== SUPPLIED MATERIAL

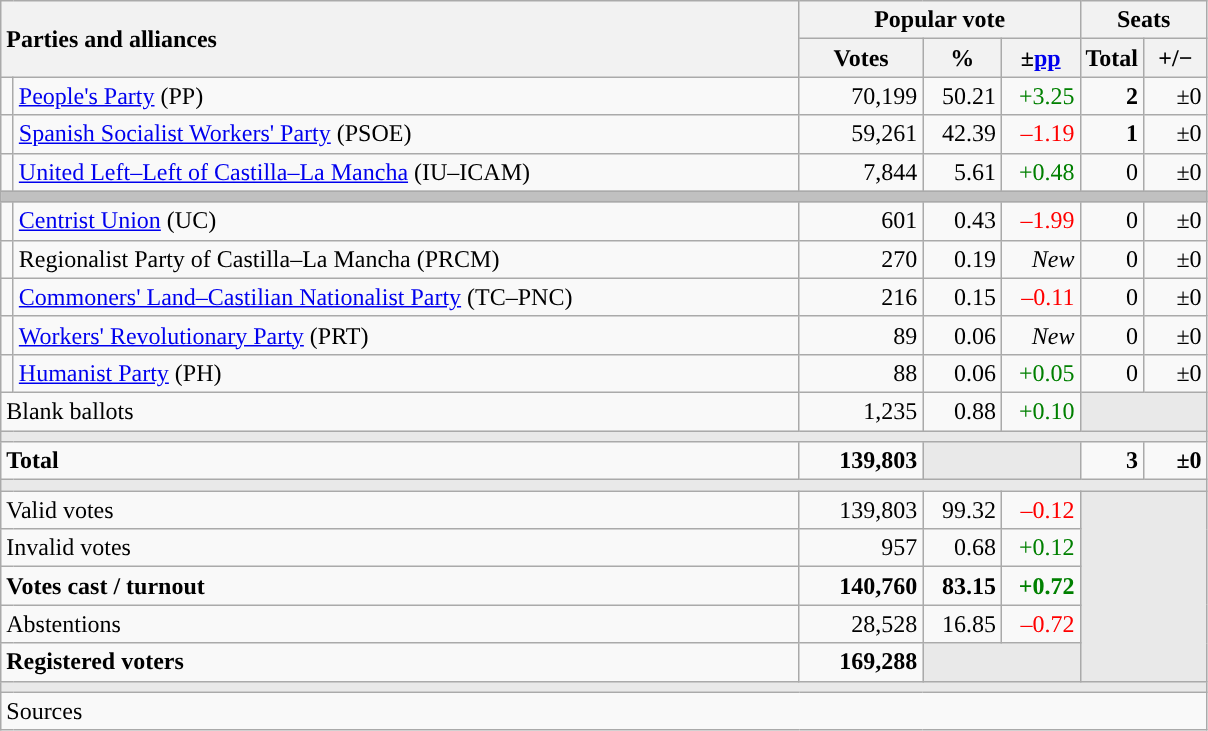
Popular vote (940, 20)
42.39 (962, 134)
88 (861, 373)
957 (861, 548)
+0.10 (1040, 411)
Regionalist Party of Castilla–La Mancha (PRCM) (406, 259)
±pp (1040, 58)
5.61 (962, 172)
Abstentions (400, 624)
–1.19 (1040, 134)
Votes cast / turnout (400, 586)
Invalid votes (400, 548)
+/− (1176, 58)
Commoners' Land–Castilian Nationalist Party (TC–PNC) (406, 297)
Blank ballots (400, 411)
–0.11 (1040, 297)
+0.05 (1040, 373)
83.15 (962, 586)
+0.12 (1040, 548)
Workers' Revolutionary Party (PRT) (406, 335)
216 (861, 297)
Valid votes (400, 510)
0.88 (962, 411)
Sources (604, 711)
Parties and alliances (400, 39)
People's Party (PP) (406, 96)
Humanist Party (PH) (406, 373)
Centrist Union (UC) (406, 221)
0.19 (962, 259)
+0.48 (1040, 172)
70,199 (861, 96)
Votes (861, 58)
270 (861, 259)
99.32 (962, 510)
169,288 (861, 662)
–1.99 (1040, 221)
89 (861, 335)
601 (861, 221)
3 (1112, 461)
0.15 (962, 297)
–0.72 (1040, 624)
50.21 (962, 96)
+3.25 (1040, 96)
Seats (1144, 20)
United Left–Left of Castilla–La Mancha (IU–ICAM) (406, 172)
0.68 (962, 548)
% (962, 58)
2 (1112, 96)
+0.72 (1040, 586)
Spanish Socialist Workers' Party (PSOE) (406, 134)
140,760 (861, 586)
16.85 (962, 624)
Registered voters (400, 662)
0.43 (962, 221)
1,235 (861, 411)
1 (1112, 134)
28,528 (861, 624)
7,844 (861, 172)
59,261 (861, 134)
–0.12 (1040, 510)
Return the [x, y] coordinate for the center point of the cell that contains the specified text.  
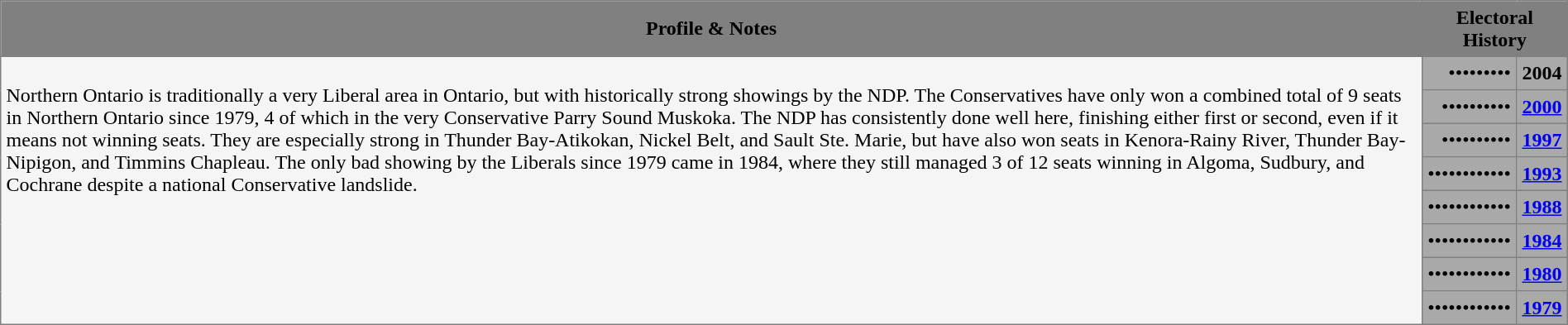
1980 [1542, 274]
••••••••• [1469, 73]
1984 [1542, 241]
1993 [1542, 174]
2000 [1542, 107]
Profile & Notes [711, 29]
1988 [1542, 207]
Electoral History [1494, 29]
1979 [1542, 308]
2004 [1542, 73]
1997 [1542, 140]
Identify which cell holds the provided text, then report its (X, Y) central coordinate. 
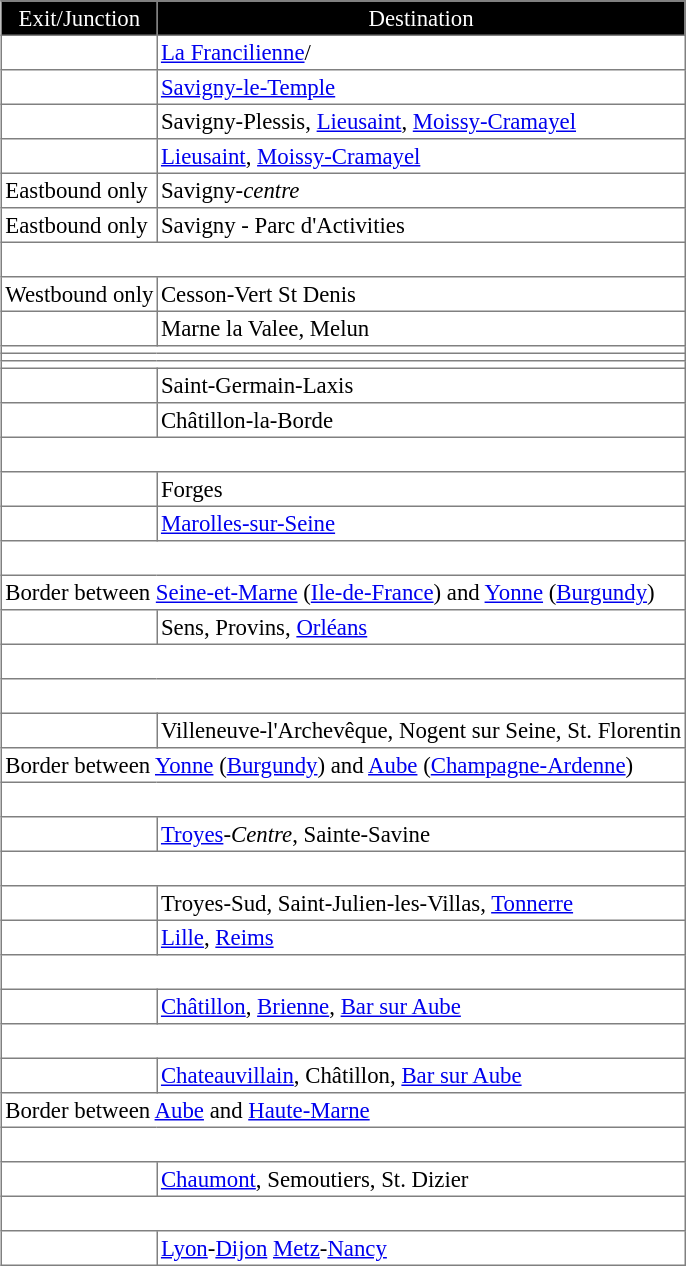
Forges (421, 489)
Westbound only (80, 294)
Sens, Provins, Orléans (421, 627)
Lieusaint, Moissy-Cramayel (421, 156)
Chaumont, Semoutiers, St. Dizier (421, 1179)
Troyes-Sud, Saint-Julien-les-Villas, Tonnerre (421, 903)
Border between Seine-et-Marne (Ile-de-France) and Yonne (Burgundy) (344, 592)
Cesson-Vert St Denis (421, 294)
Savigny - Parc d'Activities (421, 225)
Châtillon, Brienne, Bar sur Aube (421, 1006)
Saint-Germain-Laxis (421, 385)
Villeneuve-l'Archevêque, Nogent sur Seine, St. Florentin (421, 730)
Châtillon-la-Borde (421, 420)
Marolles-sur-Seine (421, 523)
La Francilienne/ (421, 52)
Marne la Valee, Melun (421, 328)
Chateauvillain, Châtillon, Bar sur Aube (421, 1075)
Exit/Junction (80, 18)
Border between Yonne (Burgundy) and Aube (Champagne-Ardenne) (344, 765)
Destination (421, 18)
Lyon-Dijon Metz-Nancy (421, 1248)
Lille, Reims (421, 937)
Savigny-Plessis, Lieusaint, Moissy-Cramayel (421, 121)
Savigny-centre (421, 190)
Troyes-Centre, Sainte-Savine (421, 834)
Border between Aube and Haute-Marne (344, 1110)
Savigny-le-Temple (421, 87)
Find where the given text appears and provide that cell's center as [X, Y] coordinate. 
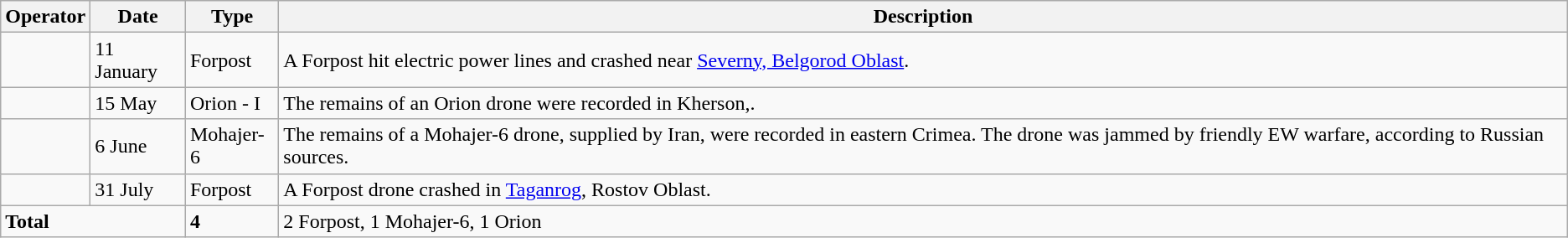
The remains of an Orion drone were recorded in Kherson,. [923, 103]
Orion - I [231, 103]
2 Forpost, 1 Mohajer-6, 1 Orion [923, 221]
6 June [138, 146]
Total [94, 221]
Date [138, 17]
15 May [138, 103]
11 January [138, 60]
Mohajer-6 [231, 146]
4 [231, 221]
Description [923, 17]
Type [231, 17]
31 July [138, 189]
A Forpost drone crashed in Taganrog, Rostov Oblast. [923, 189]
Operator [45, 17]
A Forpost hit electric power lines and crashed near Severny, Belgorod Oblast. [923, 60]
From the cell containing the given text, extract its center point as [x, y] coordinate. 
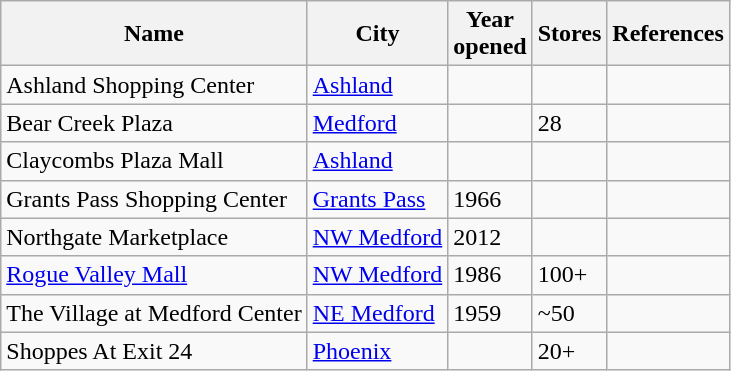
Ashland Shopping Center [154, 85]
~50 [570, 313]
Northgate Marketplace [154, 237]
Yearopened [490, 34]
Phoenix [378, 351]
2012 [490, 237]
Name [154, 34]
NE Medford [378, 313]
The Village at Medford Center [154, 313]
1959 [490, 313]
Bear Creek Plaza [154, 123]
Medford [378, 123]
1966 [490, 199]
20+ [570, 351]
Shoppes At Exit 24 [154, 351]
100+ [570, 275]
28 [570, 123]
References [668, 34]
Rogue Valley Mall [154, 275]
Grants Pass [378, 199]
Claycombs Plaza Mall [154, 161]
Grants Pass Shopping Center [154, 199]
1986 [490, 275]
Stores [570, 34]
City [378, 34]
Locate the cell with the specified text and output its [X, Y] center coordinate. 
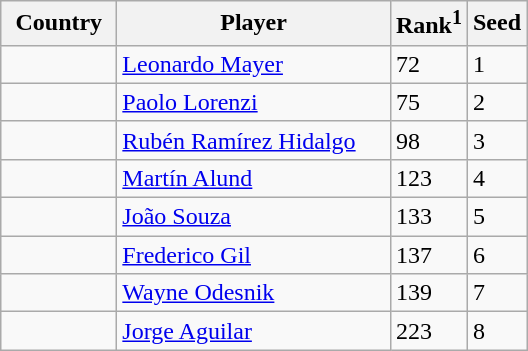
Frederico Gil [254, 255]
1 [496, 64]
Paolo Lorenzi [254, 102]
7 [496, 293]
Seed [496, 24]
137 [428, 255]
Rank1 [428, 24]
223 [428, 331]
98 [428, 140]
123 [428, 178]
Leonardo Mayer [254, 64]
139 [428, 293]
133 [428, 217]
João Souza [254, 217]
72 [428, 64]
5 [496, 217]
Player [254, 24]
Wayne Odesnik [254, 293]
75 [428, 102]
Martín Alund [254, 178]
Jorge Aguilar [254, 331]
6 [496, 255]
Country [59, 24]
4 [496, 178]
8 [496, 331]
2 [496, 102]
Rubén Ramírez Hidalgo [254, 140]
3 [496, 140]
Search for the cell housing the specified text and yield its (x, y) center coordinate. 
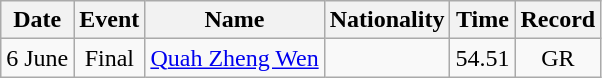
GR (558, 58)
Event (110, 20)
Quah Zheng Wen (234, 58)
6 June (38, 58)
Final (110, 58)
Time (482, 20)
Record (558, 20)
Date (38, 20)
54.51 (482, 58)
Name (234, 20)
Nationality (387, 20)
Detect which cell encompasses the target text, then output its (X, Y) center coordinate. 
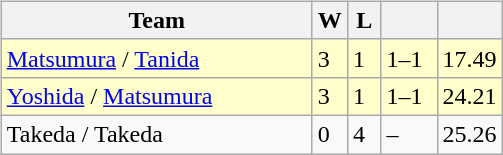
4 (364, 134)
Team (156, 20)
– (409, 134)
17.49 (470, 58)
25.26 (470, 134)
24.21 (470, 96)
W (330, 20)
L (364, 20)
0 (330, 134)
Takeda / Takeda (156, 134)
Matsumura / Tanida (156, 58)
Yoshida / Matsumura (156, 96)
For the text-containing cell, return its midpoint in (x, y) coordinate format. 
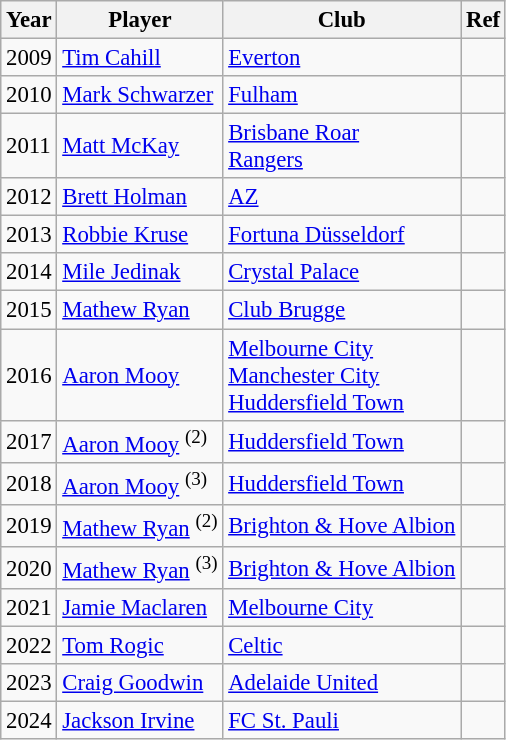
Mark Schwarzer (140, 95)
2010 (29, 95)
Craig Goodwin (140, 683)
2020 (29, 568)
Brisbane Roar Rangers (342, 146)
Club (342, 20)
2013 (29, 235)
Mathew Ryan (2) (140, 526)
Fulham (342, 95)
Tim Cahill (140, 58)
2015 (29, 310)
2009 (29, 58)
Mile Jedinak (140, 273)
2023 (29, 683)
Jamie Maclaren (140, 608)
2024 (29, 721)
2018 (29, 483)
2019 (29, 526)
Jackson Irvine (140, 721)
Brett Holman (140, 197)
Aaron Mooy (3) (140, 483)
Fortuna Düsseldorf (342, 235)
AZ (342, 197)
Melbourne City Manchester City Huddersfield Town (342, 375)
Celtic (342, 646)
Everton (342, 58)
Robbie Kruse (140, 235)
Aaron Mooy (140, 375)
Mathew Ryan (3) (140, 568)
2011 (29, 146)
2021 (29, 608)
FC St. Pauli (342, 721)
Aaron Mooy (2) (140, 441)
2017 (29, 441)
2014 (29, 273)
Tom Rogic (140, 646)
Mathew Ryan (140, 310)
Crystal Palace (342, 273)
Melbourne City (342, 608)
Club Brugge (342, 310)
2022 (29, 646)
Year (29, 20)
Ref (484, 20)
2012 (29, 197)
Player (140, 20)
Matt McKay (140, 146)
2016 (29, 375)
Adelaide United (342, 683)
Output the (x, y) coordinate of the center of the cell containing the given text.  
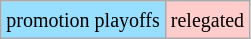
promotion playoffs (84, 20)
relegated (207, 20)
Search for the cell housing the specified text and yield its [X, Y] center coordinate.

====

**AIM OF THE EXERCISE:**
Repeat the material word for word, beginning at its first line and stopping after the line that contains "Return the [x, y]". Leave the pictures out.

**RESULT FOR THIS EXERCISE:**
Popular vote (940, 20)
42.39 (962, 134)
88 (861, 373)
957 (861, 548)
+0.10 (1040, 411)
Regionalist Party of Castilla–La Mancha (PRCM) (406, 259)
±pp (1040, 58)
5.61 (962, 172)
Abstentions (400, 624)
–1.19 (1040, 134)
Votes cast / turnout (400, 586)
Invalid votes (400, 548)
+/− (1176, 58)
Commoners' Land–Castilian Nationalist Party (TC–PNC) (406, 297)
Blank ballots (400, 411)
–0.11 (1040, 297)
+0.05 (1040, 373)
83.15 (962, 586)
+0.12 (1040, 548)
Workers' Revolutionary Party (PRT) (406, 335)
216 (861, 297)
Valid votes (400, 510)
0.88 (962, 411)
Sources (604, 711)
Parties and alliances (400, 39)
People's Party (PP) (406, 96)
Humanist Party (PH) (406, 373)
Centrist Union (UC) (406, 221)
0.19 (962, 259)
+0.48 (1040, 172)
70,199 (861, 96)
Votes (861, 58)
270 (861, 259)
99.32 (962, 510)
169,288 (861, 662)
–1.99 (1040, 221)
89 (861, 335)
601 (861, 221)
3 (1112, 461)
0.15 (962, 297)
–0.72 (1040, 624)
50.21 (962, 96)
+3.25 (1040, 96)
Seats (1144, 20)
United Left–Left of Castilla–La Mancha (IU–ICAM) (406, 172)
0.68 (962, 548)
% (962, 58)
2 (1112, 96)
+0.72 (1040, 586)
Spanish Socialist Workers' Party (PSOE) (406, 134)
140,760 (861, 586)
16.85 (962, 624)
Registered voters (400, 662)
0.43 (962, 221)
1,235 (861, 411)
1 (1112, 134)
28,528 (861, 624)
7,844 (861, 172)
59,261 (861, 134)
–0.12 (1040, 510)
Return the [x, y] coordinate for the center point of the cell that contains the specified text.  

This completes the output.